#### Information supplied ####

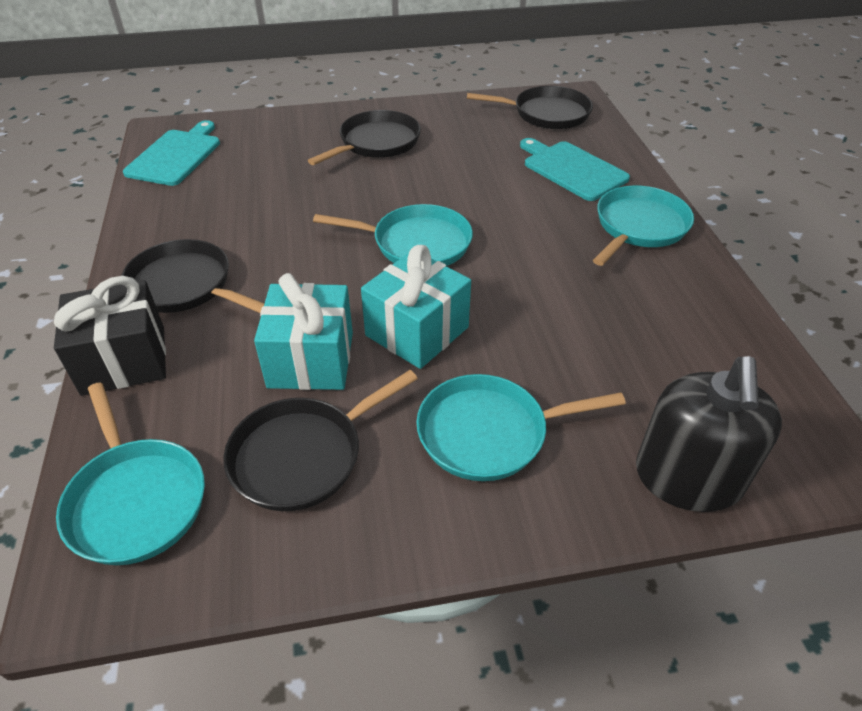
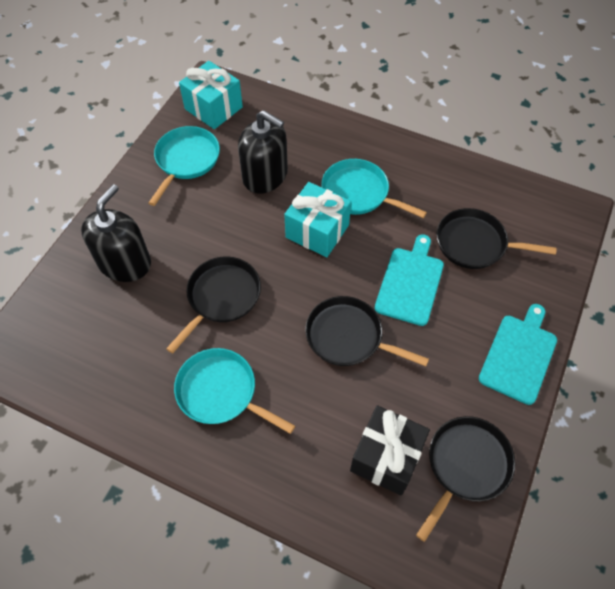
black soap dispenser: 1 -> 2
turquoise pan: 4 -> 3

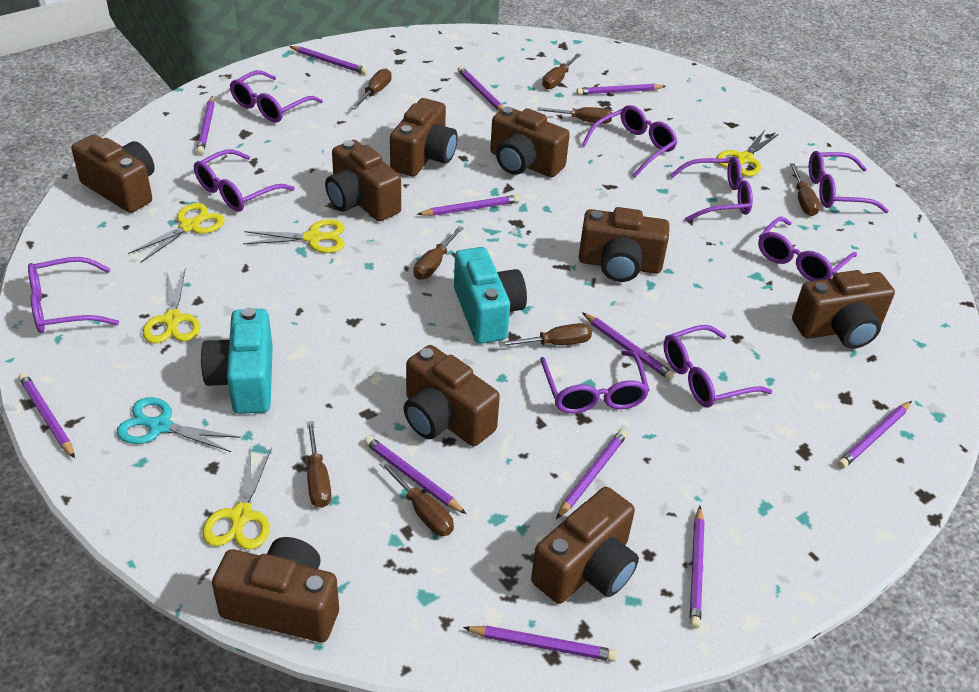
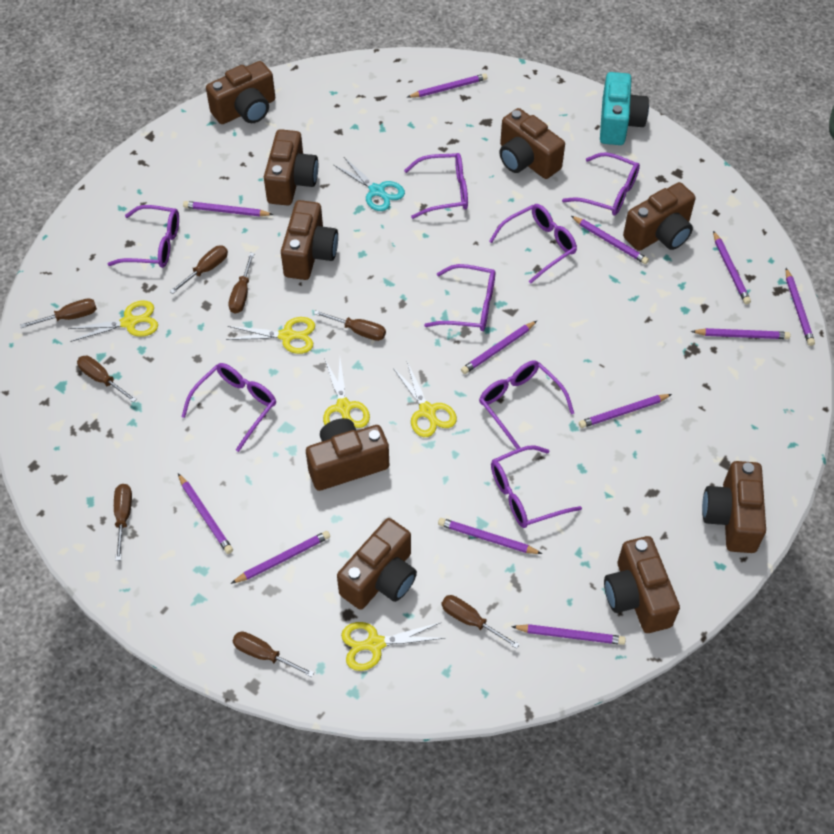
purple glasses: 9 -> 8
turquoise camera: 2 -> 1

####

▶ _About this exercise_
Search the data for "turquoise". Copy every line that has it.

▶ _Written answer_
turquoise pan: 4 -> 3
turquoise camera: 2 -> 1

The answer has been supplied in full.